→ **Dataset excerpts**:
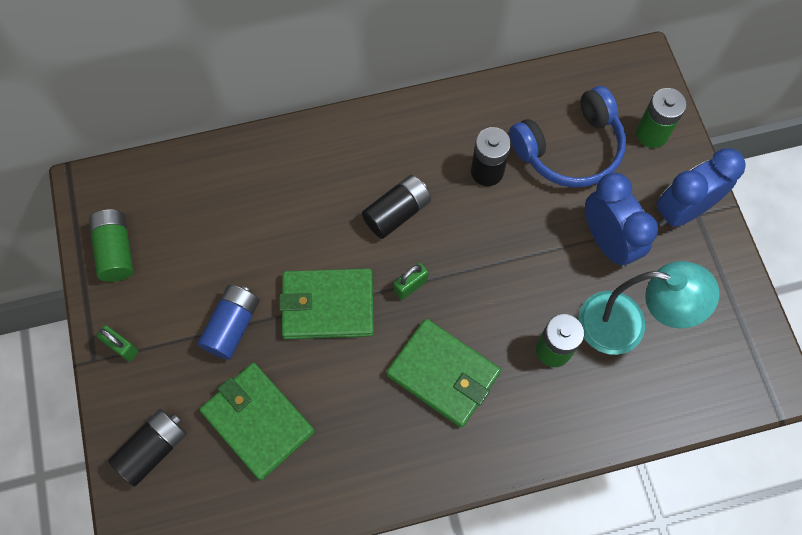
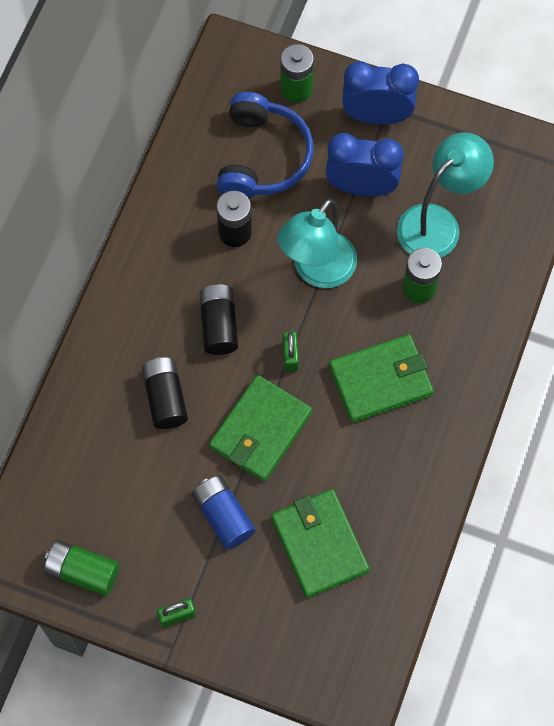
camera: 55 degrees left, 0 degrees up
(153, 449) = (285, 640): black battery -> black battery (165, 398)
(258, 421) = (319, 544): green wallet -> green wallet turned 75 degrees clockwise
(503, 256) = (317, 271): none -> turquoise lamp
(682, 211) = (376, 116): blue clock -> blue clock turned 90 degrees clockwise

→ **Requirement**: Every line where "clockwise" appears must be returned from the listing above.

→ **Result of this exercise**:
(258, 421) = (319, 544): green wallet -> green wallet turned 75 degrees clockwise
(682, 211) = (376, 116): blue clock -> blue clock turned 90 degrees clockwise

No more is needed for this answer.